[Collection entries]
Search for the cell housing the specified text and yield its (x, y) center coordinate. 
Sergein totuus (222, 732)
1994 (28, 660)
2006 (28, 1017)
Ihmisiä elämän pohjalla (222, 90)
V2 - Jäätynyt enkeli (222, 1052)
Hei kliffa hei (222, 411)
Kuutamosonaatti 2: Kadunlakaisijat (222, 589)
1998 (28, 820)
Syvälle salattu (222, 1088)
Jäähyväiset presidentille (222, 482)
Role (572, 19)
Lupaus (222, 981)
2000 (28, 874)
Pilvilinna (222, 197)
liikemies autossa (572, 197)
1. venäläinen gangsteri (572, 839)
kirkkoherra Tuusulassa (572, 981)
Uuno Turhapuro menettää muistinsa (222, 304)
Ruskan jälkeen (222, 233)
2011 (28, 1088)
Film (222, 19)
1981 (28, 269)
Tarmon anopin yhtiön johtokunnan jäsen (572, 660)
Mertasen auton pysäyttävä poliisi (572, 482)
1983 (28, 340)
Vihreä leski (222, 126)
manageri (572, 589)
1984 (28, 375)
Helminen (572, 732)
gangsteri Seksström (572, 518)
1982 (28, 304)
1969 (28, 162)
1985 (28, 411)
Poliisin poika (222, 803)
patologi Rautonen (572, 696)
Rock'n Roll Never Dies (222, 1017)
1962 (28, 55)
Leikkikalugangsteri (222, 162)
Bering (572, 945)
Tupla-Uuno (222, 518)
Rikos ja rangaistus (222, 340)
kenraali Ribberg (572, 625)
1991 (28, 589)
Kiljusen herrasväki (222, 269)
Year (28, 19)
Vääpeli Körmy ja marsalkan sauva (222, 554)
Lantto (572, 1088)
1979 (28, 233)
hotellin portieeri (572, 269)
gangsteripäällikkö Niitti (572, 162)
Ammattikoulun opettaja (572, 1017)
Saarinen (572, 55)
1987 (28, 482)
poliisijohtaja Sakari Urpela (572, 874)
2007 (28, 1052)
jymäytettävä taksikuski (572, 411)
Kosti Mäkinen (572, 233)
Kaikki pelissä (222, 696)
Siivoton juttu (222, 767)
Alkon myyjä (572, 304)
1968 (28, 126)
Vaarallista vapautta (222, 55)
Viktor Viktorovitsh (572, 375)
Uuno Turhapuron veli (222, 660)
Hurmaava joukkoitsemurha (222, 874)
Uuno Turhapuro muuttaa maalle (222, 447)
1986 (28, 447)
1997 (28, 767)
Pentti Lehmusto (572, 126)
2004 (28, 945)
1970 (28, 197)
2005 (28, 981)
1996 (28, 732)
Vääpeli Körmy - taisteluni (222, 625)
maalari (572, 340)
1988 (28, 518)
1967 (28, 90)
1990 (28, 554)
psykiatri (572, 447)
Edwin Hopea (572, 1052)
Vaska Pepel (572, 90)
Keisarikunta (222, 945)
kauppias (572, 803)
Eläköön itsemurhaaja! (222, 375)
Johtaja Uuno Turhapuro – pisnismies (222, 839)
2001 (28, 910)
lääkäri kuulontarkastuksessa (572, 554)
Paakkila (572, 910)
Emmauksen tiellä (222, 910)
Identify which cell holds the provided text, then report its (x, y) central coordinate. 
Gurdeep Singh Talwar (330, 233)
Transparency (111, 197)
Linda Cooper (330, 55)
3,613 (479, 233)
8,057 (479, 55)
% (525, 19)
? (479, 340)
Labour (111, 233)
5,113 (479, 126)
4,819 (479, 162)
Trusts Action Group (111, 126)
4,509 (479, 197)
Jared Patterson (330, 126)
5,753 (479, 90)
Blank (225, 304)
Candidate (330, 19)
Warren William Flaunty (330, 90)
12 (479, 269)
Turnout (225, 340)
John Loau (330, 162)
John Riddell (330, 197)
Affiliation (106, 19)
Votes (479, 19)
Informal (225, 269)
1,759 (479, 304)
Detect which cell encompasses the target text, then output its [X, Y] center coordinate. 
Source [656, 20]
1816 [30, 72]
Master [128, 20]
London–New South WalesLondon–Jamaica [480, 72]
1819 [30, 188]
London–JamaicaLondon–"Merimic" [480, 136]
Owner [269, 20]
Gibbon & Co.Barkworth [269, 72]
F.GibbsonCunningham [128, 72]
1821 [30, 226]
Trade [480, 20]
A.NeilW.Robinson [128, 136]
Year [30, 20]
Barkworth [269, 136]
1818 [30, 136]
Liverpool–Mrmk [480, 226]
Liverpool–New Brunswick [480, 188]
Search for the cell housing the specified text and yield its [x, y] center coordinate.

_WHAT YOU ARE ASKED TO DO_
Render every one of the rows above as a Markdown table with the columns "No." and "Line". Number the rows in order and omit any blank lines.

_ANSWER FOR THIS EXERCISE_
| No. | Line |
|---|---|
| 1 | Search for the cell housing the specified text and yield its (x, y) center coordinate.  |
| 2 | Sergein totuus (222, 732) |
| 3 | 1994 (28, 660) |
| 4 | 2006 (28, 1017) |
| 5 | Ihmisiä elämän pohjalla (222, 90) |
| 6 | V2 - Jäätynyt enkeli (222, 1052) |
| 7 | Hei kliffa hei (222, 411) |
| 8 | Kuutamosonaatti 2: Kadunlakaisijat (222, 589) |
| 9 | 1998 (28, 820) |
| 10 | Syvälle salattu (222, 1088) |
| 11 | Jäähyväiset presidentille (222, 482) |
| 12 | Role (572, 19) |
| 13 | Lupaus (222, 981) |
| 14 | 2000 (28, 874) |
| 15 | Pilvilinna (222, 197) |
| 16 | liikemies autossa (572, 197) |
| 17 | 1. venäläinen gangsteri (572, 839) |
| 18 | kirkkoherra Tuusulassa (572, 981) |
| 19 | Uuno Turhapuro menettää muistinsa (222, 304) |
| 20 | Ruskan jälkeen (222, 233) |
| 21 | 2011 (28, 1088) |
| 22 | Film (222, 19) |
| 23 | 1981 (28, 269) |
| 24 | Tarmon anopin yhtiön johtokunnan jäsen (572, 660) |
| 25 | Mertasen auton pysäyttävä poliisi (572, 482) |
| 26 | 1983 (28, 340) |
| 27 | Vihreä leski (222, 126) |
| 28 | manageri (572, 589) |
| 29 | 1984 (28, 375) |
| 30 | Helminen (572, 732) |
| 31 | gangsteri Seksström (572, 518) |
| 32 | 1982 (28, 304) |
| 33 | 1969 (28, 162) |
| 34 | 1985 (28, 411) |
| 35 | Poliisin poika (222, 803) |
| 36 | patologi Rautonen (572, 696) |
| 37 | Rock'n Roll Never Dies (222, 1017) |
| 38 | 1962 (28, 55) |
| 39 | Leikkikalugangsteri (222, 162) |
| 40 | Bering (572, 945) |
| 41 | Tupla-Uuno (222, 518) |
| 42 | Rikos ja rangaistus (222, 340) |
| 43 | kenraali Ribberg (572, 625) |
| 44 | 1991 (28, 589) |
| 45 | Kiljusen herrasväki (222, 269) |
| 46 | Year (28, 19) |
| 47 | Vääpeli Körmy ja marsalkan sauva (222, 554) |
| 48 | Lantto (572, 1088) |
| 49 | 1979 (28, 233) |
| 50 | hotellin portieeri (572, 269) |
| 51 | gangsteripäällikkö Niitti (572, 162) |
| 52 | Ammattikoulun opettaja (572, 1017) |
| 53 | Saarinen (572, 55) |
| 54 | 1987 (28, 482) |
| 55 | poliisijohtaja Sakari Urpela (572, 874) |
| 56 | 2007 (28, 1052) |
| 57 | jymäytettävä taksikuski (572, 411) |
| 58 | Kosti Mäkinen (572, 233) |
| 59 | Kaikki pelissä (222, 696) |
| 60 | Siivoton juttu (222, 767) |
| 61 | Alkon myyjä (572, 304) |
| 62 | 1968 (28, 126) |
| 63 | Vaarallista vapautta (222, 55) |
| 64 | Viktor Viktorovitsh (572, 375) |
| 65 | Uuno Turhapuron veli (222, 660) |
| 66 | Hurmaava joukkoitsemurha (222, 874) |
| 67 | Uuno Turhapuro muuttaa maalle (222, 447) |
| 68 | 1986 (28, 447) |
| 69 | 1997 (28, 767) |
| 70 | Pentti Lehmusto (572, 126) |
| 71 | 2004 (28, 945) |
| 72 | 1970 (28, 197) |
| 73 | 2005 (28, 981) |
| 74 | 1996 (28, 732) |
| 75 | Vääpeli Körmy - taisteluni (222, 625) |
| 76 | maalari (572, 340) |
| 77 | 1988 (28, 518) |
| 78 | 1967 (28, 90) |
| 79 | 1990 (28, 554) |
| 80 | psykiatri (572, 447) |
| 81 | Edwin Hopea (572, 1052) |
| 82 | Vaska Pepel (572, 90) |
| 83 | Keisarikunta (222, 945) |
| 84 | kauppias (572, 803) |
| 85 | Eläköön itsemurhaaja! (222, 375) |
| 86 | Johtaja Uuno Turhapuro – pisnismies (222, 839) |
| 87 | 2001 (28, 910) |
| 88 | lääkäri kuulontarkastuksessa (572, 554) |
| 89 | Paakkila (572, 910) |
| 90 | Emmauksen tiellä (222, 910) |
| 91 | Identify which cell holds the provided text, then report its (x, y) central coordinate.  |
| 92 | Gurdeep Singh Talwar (330, 233) |
| 93 | Transparency (111, 197) |
| 94 | Linda Cooper (330, 55) |
| 95 | 3,613 (479, 233) |
| 96 | 8,057 (479, 55) |
| 97 | % (525, 19) |
| 98 | ? (479, 340) |
| 99 | Labour (111, 233) |
| 100 | 5,113 (479, 126) |
| 101 | 4,819 (479, 162) |
| 102 | Trusts Action Group (111, 126) |
| 103 | 4,509 (479, 197) |
| 104 | Jared Patterson (330, 126) |
| 105 | 5,753 (479, 90) |
| 106 | Blank (225, 304) |
| 107 | Candidate (330, 19) |
| 108 | Warren William Flaunty (330, 90) |
| 109 | 12 (479, 269) |
| 110 | Turnout (225, 340) |
| 111 | John Loau (330, 162) |
| 112 | John Riddell (330, 197) |
| 113 | Affiliation (106, 19) |
| 114 | Votes (479, 19) |
| 115 | Informal (225, 269) |
| 116 | 1,759 (479, 304) |
| 117 | Detect which cell encompasses the target text, then output its [X, Y] center coordinate.  |
| 118 | Source [656, 20] |
| 119 | 1816 [30, 72] |
| 120 | Master [128, 20] |
| 121 | London–New South WalesLondon–Jamaica [480, 72] |
| 122 | 1819 [30, 188] |
| 123 | London–JamaicaLondon–"Merimic" [480, 136] |
| 124 | Owner [269, 20] |
| 125 | Gibbon & Co.Barkworth [269, 72] |
| 126 | F.GibbsonCunningham [128, 72] |
| 127 | 1821 [30, 226] |
| 128 | Trade [480, 20] |
| 129 | A.NeilW.Robinson [128, 136] |
| 130 | Year [30, 20] |
| 131 | Barkworth [269, 136] |
| 132 | 1818 [30, 136] |
| 133 | Liverpool–Mrmk [480, 226] |
| 134 | Liverpool–New Brunswick [480, 188] |
| 135 | Search for the cell housing the specified text and yield its [x, y] center coordinate. |